How to complete this task
What lines below include the word "none"? Copy each one.

Data for review
------------------------------------------------------------------------

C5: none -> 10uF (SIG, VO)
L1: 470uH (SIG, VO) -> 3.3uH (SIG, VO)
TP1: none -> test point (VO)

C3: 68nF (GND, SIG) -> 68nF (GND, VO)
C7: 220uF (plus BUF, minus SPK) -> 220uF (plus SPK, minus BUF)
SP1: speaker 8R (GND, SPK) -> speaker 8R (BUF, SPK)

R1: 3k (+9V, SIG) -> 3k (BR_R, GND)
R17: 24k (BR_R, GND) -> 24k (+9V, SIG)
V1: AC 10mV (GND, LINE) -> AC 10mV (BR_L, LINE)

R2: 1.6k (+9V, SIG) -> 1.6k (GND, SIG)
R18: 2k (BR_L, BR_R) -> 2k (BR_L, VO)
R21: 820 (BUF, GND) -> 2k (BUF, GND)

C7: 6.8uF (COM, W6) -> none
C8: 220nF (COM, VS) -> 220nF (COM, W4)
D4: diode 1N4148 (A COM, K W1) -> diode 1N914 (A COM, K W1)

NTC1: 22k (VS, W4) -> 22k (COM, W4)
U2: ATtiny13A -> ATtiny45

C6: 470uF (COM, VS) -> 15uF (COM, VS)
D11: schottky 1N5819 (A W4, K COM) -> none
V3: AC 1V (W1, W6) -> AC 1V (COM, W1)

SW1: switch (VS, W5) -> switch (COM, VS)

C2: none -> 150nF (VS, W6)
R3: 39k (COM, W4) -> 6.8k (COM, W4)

------------------------------------------------------------------------

Result of the exercise
C5: none -> 10uF (SIG, VO)
TP1: none -> test point (VO)
C7: 6.8uF (COM, W6) -> none
D11: schottky 1N5819 (A W4, K COM) -> none
C2: none -> 150nF (VS, W6)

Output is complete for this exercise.